To do
Transcribe all the lines below exactly. Omit the pictures.

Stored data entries
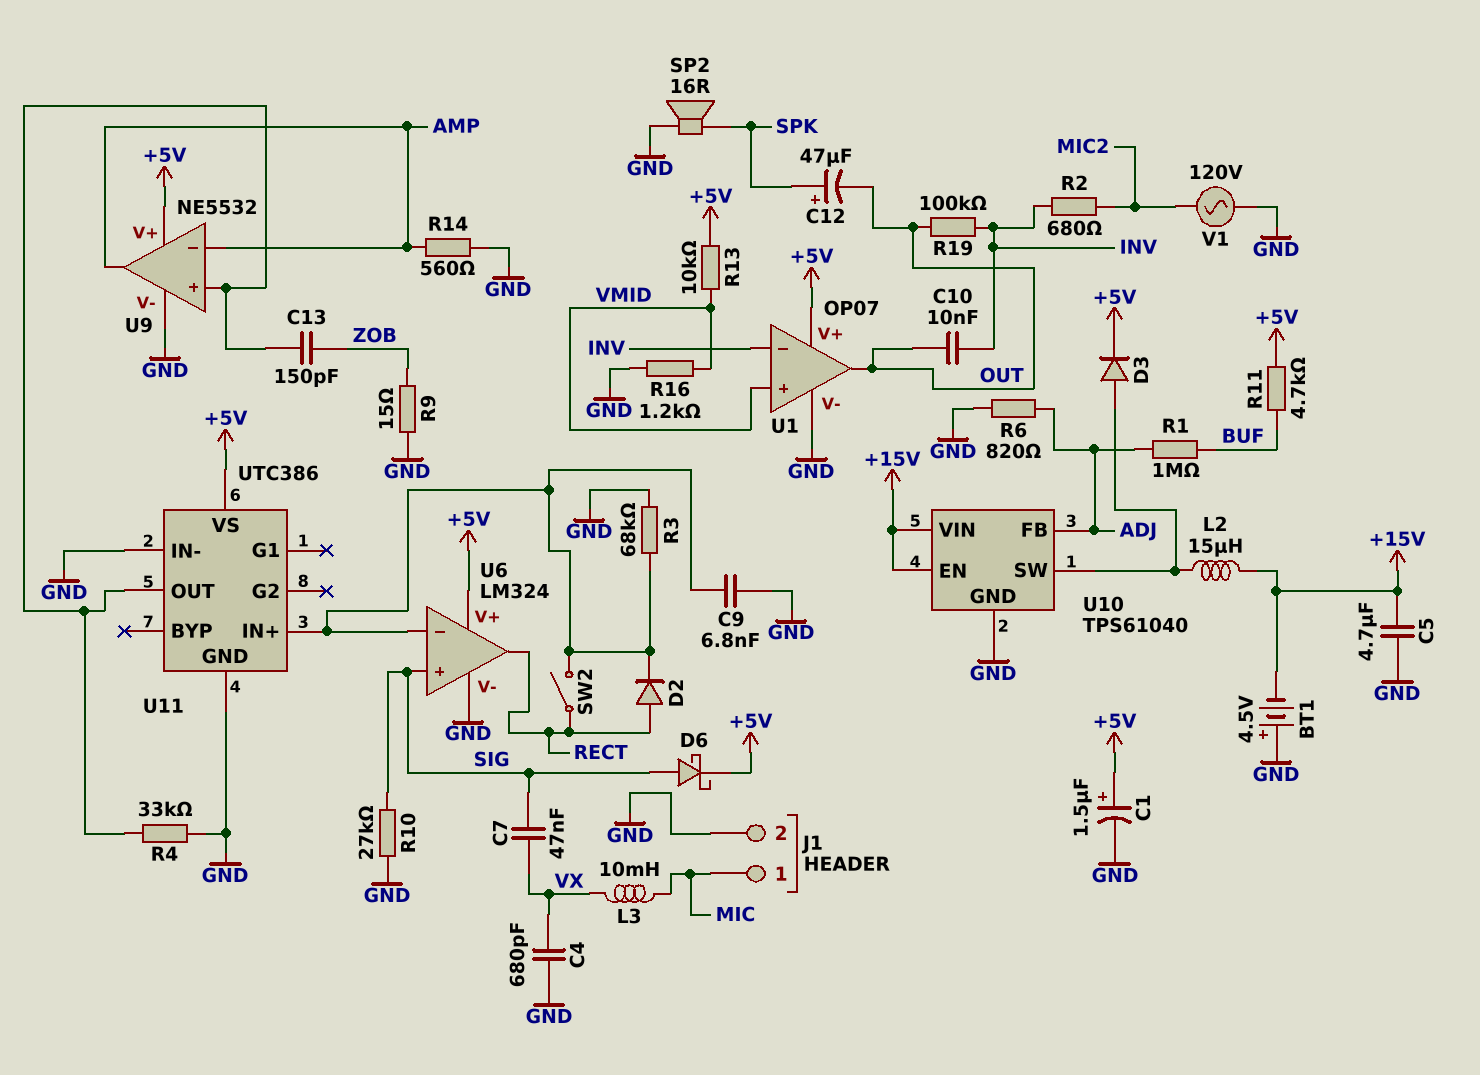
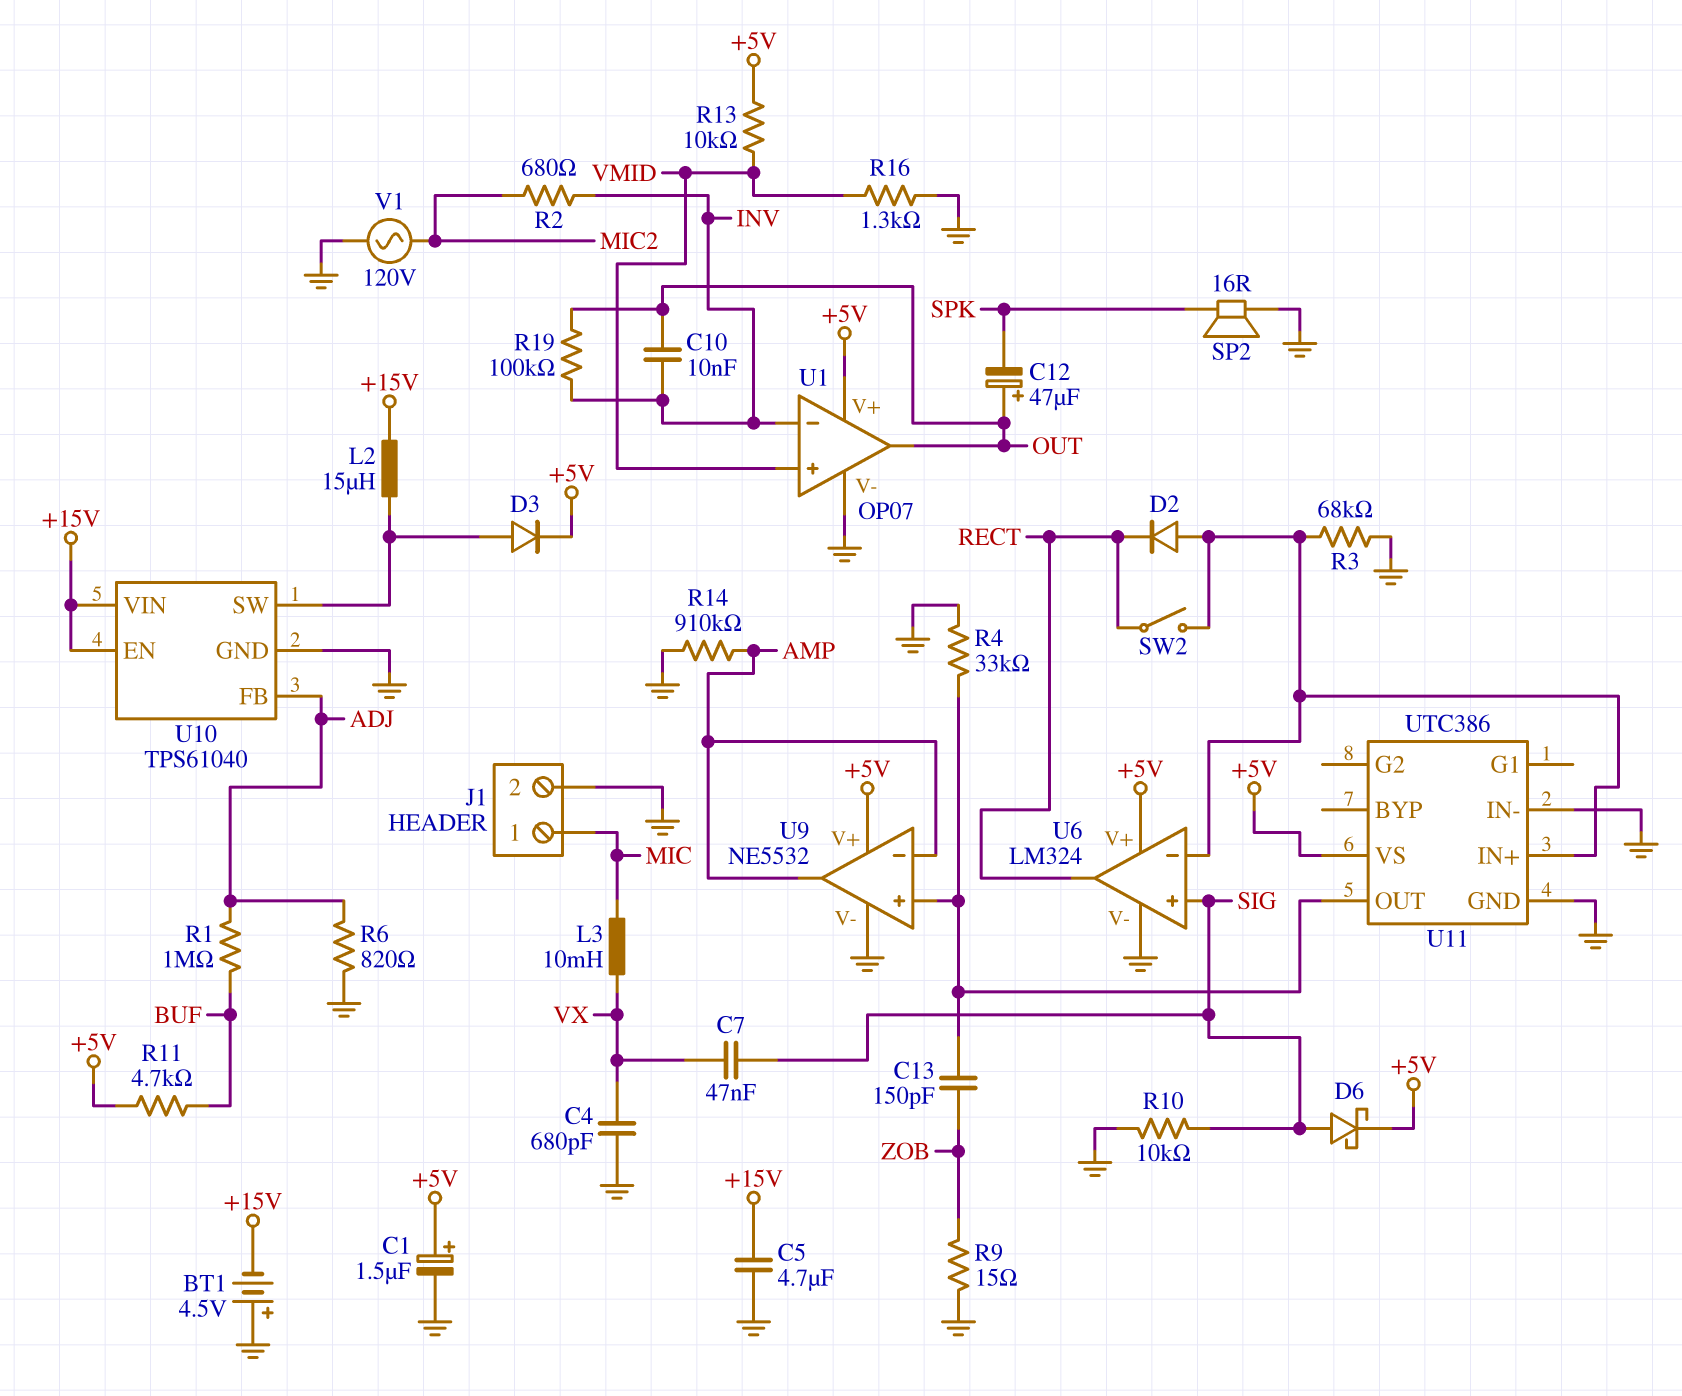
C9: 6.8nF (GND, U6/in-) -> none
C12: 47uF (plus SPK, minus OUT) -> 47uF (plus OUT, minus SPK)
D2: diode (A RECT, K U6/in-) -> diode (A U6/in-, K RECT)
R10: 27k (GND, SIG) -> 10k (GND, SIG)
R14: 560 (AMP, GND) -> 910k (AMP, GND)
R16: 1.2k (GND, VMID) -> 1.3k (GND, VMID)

Reply to the task
C9: 6.8nF (GND, U6/in-) -> none
C12: 47uF (plus SPK, minus OUT) -> 47uF (plus OUT, minus SPK)
D2: diode (A RECT, K U6/in-) -> diode (A U6/in-, K RECT)
R10: 27k (GND, SIG) -> 10k (GND, SIG)
R14: 560 (AMP, GND) -> 910k (AMP, GND)
R16: 1.2k (GND, VMID) -> 1.3k (GND, VMID)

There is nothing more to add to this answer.